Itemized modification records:
-------

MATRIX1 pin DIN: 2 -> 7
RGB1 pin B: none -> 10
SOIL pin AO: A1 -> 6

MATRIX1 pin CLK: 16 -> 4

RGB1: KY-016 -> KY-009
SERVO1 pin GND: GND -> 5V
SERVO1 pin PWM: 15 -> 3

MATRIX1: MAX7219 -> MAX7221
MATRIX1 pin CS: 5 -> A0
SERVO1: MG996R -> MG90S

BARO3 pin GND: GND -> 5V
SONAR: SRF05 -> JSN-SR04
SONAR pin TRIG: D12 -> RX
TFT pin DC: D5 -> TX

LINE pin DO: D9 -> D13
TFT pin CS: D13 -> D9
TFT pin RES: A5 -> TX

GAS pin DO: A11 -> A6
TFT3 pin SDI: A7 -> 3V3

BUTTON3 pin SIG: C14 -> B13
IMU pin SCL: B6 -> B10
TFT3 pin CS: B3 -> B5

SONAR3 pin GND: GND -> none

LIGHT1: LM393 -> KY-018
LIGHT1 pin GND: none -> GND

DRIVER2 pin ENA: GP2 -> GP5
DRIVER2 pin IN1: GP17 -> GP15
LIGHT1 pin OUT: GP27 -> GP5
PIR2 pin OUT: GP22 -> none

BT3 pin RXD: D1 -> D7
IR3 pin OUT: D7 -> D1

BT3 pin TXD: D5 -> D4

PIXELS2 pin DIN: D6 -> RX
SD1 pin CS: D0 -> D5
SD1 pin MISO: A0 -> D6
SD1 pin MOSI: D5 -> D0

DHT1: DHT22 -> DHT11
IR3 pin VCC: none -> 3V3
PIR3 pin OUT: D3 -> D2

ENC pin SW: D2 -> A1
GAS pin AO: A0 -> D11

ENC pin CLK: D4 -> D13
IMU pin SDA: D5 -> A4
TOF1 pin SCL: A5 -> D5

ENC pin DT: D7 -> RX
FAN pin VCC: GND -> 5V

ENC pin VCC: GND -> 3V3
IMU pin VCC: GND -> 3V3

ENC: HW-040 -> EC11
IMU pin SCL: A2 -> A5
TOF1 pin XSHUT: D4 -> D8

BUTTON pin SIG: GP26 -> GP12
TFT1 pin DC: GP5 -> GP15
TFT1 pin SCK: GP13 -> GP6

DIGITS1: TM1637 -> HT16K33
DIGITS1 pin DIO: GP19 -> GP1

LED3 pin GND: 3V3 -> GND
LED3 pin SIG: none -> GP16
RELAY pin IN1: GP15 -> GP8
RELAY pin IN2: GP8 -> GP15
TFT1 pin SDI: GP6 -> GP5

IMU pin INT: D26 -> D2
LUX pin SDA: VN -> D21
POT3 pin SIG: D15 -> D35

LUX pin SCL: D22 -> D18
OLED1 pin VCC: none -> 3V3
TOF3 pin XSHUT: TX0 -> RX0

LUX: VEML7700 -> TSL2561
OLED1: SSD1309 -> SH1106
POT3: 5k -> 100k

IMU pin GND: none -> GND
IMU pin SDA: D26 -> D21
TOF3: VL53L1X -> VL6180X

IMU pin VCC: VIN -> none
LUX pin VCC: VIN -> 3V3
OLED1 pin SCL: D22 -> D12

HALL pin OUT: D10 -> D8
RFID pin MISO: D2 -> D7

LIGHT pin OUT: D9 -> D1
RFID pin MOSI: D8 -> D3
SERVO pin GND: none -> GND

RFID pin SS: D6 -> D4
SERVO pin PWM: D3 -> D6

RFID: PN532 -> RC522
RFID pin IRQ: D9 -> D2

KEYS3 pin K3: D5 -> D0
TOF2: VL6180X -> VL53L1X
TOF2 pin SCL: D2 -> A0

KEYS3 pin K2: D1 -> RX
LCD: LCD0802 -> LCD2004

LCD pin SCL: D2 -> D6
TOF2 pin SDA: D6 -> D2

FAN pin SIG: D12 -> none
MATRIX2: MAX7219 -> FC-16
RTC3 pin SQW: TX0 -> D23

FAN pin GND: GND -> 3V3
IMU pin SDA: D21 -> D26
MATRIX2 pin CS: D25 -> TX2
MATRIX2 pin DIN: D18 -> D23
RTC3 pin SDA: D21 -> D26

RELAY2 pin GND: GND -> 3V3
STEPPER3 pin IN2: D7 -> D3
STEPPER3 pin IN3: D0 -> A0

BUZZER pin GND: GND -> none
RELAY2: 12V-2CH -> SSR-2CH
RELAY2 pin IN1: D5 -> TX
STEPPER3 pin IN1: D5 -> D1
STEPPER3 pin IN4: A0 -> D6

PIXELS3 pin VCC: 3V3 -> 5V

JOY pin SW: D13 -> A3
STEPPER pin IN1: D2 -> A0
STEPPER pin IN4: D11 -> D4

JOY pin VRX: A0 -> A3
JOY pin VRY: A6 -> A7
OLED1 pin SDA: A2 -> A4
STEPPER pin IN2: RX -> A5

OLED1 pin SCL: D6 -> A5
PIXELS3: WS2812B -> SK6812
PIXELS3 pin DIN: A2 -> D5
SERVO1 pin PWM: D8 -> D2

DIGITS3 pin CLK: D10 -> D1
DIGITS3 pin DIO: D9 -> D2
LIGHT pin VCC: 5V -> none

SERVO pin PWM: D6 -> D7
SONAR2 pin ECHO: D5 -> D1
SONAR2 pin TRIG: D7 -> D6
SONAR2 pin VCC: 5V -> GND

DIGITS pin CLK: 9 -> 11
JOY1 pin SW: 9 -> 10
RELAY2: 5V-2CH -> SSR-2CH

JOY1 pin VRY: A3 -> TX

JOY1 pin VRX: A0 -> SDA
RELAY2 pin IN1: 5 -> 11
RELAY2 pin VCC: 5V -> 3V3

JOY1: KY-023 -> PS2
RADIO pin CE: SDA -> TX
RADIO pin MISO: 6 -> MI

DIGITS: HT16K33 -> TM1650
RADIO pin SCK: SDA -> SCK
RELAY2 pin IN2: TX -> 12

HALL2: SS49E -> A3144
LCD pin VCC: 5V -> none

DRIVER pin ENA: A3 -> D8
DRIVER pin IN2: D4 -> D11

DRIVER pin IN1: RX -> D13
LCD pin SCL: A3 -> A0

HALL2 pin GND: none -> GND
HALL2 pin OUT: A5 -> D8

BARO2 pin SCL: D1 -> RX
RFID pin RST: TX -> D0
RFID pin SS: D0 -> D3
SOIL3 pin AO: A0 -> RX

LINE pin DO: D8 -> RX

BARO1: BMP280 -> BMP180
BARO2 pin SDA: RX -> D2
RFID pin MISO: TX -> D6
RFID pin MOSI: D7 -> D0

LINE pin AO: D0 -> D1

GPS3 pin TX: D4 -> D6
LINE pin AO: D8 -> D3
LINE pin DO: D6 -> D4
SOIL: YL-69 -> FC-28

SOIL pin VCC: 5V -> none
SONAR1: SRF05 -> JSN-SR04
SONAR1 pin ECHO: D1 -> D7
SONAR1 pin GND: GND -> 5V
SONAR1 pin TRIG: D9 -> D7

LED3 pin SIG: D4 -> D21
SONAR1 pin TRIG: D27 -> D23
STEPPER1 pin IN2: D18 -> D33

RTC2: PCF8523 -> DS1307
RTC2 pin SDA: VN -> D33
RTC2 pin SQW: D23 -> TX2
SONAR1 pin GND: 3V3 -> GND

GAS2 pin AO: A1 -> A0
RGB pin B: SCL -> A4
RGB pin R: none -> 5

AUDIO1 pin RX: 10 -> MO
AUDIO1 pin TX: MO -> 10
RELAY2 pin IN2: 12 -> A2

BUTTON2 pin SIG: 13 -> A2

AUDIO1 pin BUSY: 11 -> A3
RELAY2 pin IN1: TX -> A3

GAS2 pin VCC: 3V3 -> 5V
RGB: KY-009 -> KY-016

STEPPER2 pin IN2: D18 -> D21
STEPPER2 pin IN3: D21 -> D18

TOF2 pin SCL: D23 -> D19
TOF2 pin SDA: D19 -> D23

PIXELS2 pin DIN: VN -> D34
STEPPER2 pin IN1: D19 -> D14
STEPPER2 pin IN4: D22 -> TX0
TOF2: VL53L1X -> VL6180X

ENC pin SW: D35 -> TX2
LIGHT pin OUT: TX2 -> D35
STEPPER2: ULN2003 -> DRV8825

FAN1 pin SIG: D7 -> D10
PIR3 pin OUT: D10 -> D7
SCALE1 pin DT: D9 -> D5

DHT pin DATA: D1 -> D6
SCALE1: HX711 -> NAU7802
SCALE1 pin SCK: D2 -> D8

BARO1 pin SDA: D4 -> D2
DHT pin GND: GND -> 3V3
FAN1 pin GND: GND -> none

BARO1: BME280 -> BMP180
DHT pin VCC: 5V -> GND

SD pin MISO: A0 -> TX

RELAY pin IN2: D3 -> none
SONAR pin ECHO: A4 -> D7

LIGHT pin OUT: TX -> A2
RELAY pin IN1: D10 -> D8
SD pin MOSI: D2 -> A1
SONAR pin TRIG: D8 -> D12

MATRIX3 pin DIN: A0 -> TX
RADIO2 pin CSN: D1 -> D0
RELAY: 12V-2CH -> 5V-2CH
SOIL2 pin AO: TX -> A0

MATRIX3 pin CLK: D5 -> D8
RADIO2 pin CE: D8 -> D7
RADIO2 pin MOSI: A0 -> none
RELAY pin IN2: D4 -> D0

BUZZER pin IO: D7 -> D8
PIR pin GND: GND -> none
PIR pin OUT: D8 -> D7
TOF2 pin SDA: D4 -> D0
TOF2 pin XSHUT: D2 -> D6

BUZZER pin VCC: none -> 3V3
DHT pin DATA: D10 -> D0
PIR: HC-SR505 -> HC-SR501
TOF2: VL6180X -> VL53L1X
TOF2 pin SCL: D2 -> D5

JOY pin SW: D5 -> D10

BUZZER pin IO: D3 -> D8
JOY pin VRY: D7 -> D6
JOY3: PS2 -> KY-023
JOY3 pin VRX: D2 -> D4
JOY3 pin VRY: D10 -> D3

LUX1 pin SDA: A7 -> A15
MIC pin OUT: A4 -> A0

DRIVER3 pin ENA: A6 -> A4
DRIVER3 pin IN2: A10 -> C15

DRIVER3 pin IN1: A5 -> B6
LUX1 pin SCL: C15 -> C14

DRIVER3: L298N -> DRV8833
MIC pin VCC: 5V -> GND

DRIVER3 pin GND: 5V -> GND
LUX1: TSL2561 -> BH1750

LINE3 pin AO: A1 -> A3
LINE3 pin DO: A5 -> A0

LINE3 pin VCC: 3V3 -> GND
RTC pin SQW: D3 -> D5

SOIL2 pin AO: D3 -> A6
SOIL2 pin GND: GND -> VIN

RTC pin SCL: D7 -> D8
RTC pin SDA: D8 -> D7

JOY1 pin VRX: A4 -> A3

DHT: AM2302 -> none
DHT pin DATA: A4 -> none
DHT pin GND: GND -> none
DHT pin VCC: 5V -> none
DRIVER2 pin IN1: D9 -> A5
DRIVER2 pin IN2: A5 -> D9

-------

_EXERCISE OBJECTIVE_: Could you return exactly the lines above from the line with "TFT3 pin SDI: A7 -> 3V3" to the line with "LED3 pin SIG: none -> GP16", both included, and nothing else?

_EXERCISE ANSWER_:
TFT3 pin SDI: A7 -> 3V3

BUTTON3 pin SIG: C14 -> B13
IMU pin SCL: B6 -> B10
TFT3 pin CS: B3 -> B5

SONAR3 pin GND: GND -> none

LIGHT1: LM393 -> KY-018
LIGHT1 pin GND: none -> GND

DRIVER2 pin ENA: GP2 -> GP5
DRIVER2 pin IN1: GP17 -> GP15
LIGHT1 pin OUT: GP27 -> GP5
PIR2 pin OUT: GP22 -> none

BT3 pin RXD: D1 -> D7
IR3 pin OUT: D7 -> D1

BT3 pin TXD: D5 -> D4

PIXELS2 pin DIN: D6 -> RX
SD1 pin CS: D0 -> D5
SD1 pin MISO: A0 -> D6
SD1 pin MOSI: D5 -> D0

DHT1: DHT22 -> DHT11
IR3 pin VCC: none -> 3V3
PIR3 pin OUT: D3 -> D2

ENC pin SW: D2 -> A1
GAS pin AO: A0 -> D11

ENC pin CLK: D4 -> D13
IMU pin SDA: D5 -> A4
TOF1 pin SCL: A5 -> D5

ENC pin DT: D7 -> RX
FAN pin VCC: GND -> 5V

ENC pin VCC: GND -> 3V3
IMU pin VCC: GND -> 3V3

ENC: HW-040 -> EC11
IMU pin SCL: A2 -> A5
TOF1 pin XSHUT: D4 -> D8

BUTTON pin SIG: GP26 -> GP12
TFT1 pin DC: GP5 -> GP15
TFT1 pin SCK: GP13 -> GP6

DIGITS1: TM1637 -> HT16K33
DIGITS1 pin DIO: GP19 -> GP1

LED3 pin GND: 3V3 -> GND
LED3 pin SIG: none -> GP16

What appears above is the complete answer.